BEGIN PROVIDED INFORMATION

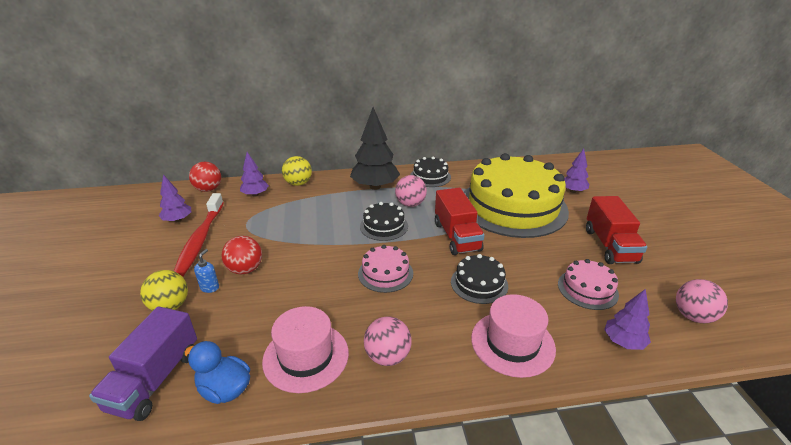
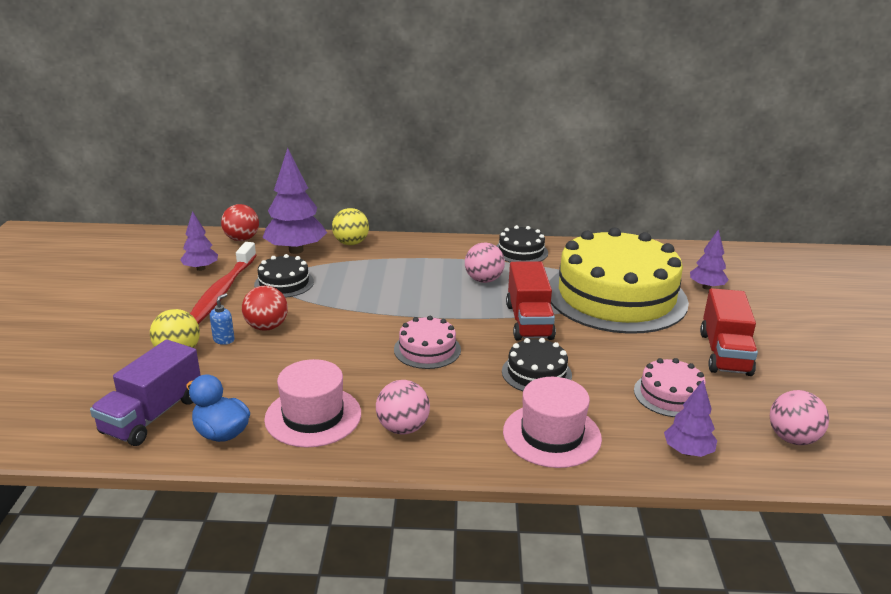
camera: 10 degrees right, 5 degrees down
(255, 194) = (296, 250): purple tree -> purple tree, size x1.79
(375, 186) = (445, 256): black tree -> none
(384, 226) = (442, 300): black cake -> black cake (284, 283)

END PROVIDED INFORMATION
BEGIN PROVIDED INFORMATION

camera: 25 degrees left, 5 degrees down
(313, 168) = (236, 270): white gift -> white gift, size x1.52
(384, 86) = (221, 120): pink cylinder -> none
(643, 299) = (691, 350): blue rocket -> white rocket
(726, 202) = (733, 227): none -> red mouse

END PROVIDED INFORMATION
BEGIN PROVIDED INFORMATION

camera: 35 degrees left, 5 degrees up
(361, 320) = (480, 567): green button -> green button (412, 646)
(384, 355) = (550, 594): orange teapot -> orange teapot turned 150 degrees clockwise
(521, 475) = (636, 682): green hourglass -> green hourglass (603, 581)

END PROVIDED INFORMATION

§ ASSIGNMENT: For the lines above, output exactly those from the line containing "(361, 320) = (480, 567): green" through the line containing "(521, 475) = (636, 682): green", and skip the others.

§ TASK RESULT:
(361, 320) = (480, 567): green button -> green button (412, 646)
(384, 355) = (550, 594): orange teapot -> orange teapot turned 150 degrees clockwise
(521, 475) = (636, 682): green hourglass -> green hourglass (603, 581)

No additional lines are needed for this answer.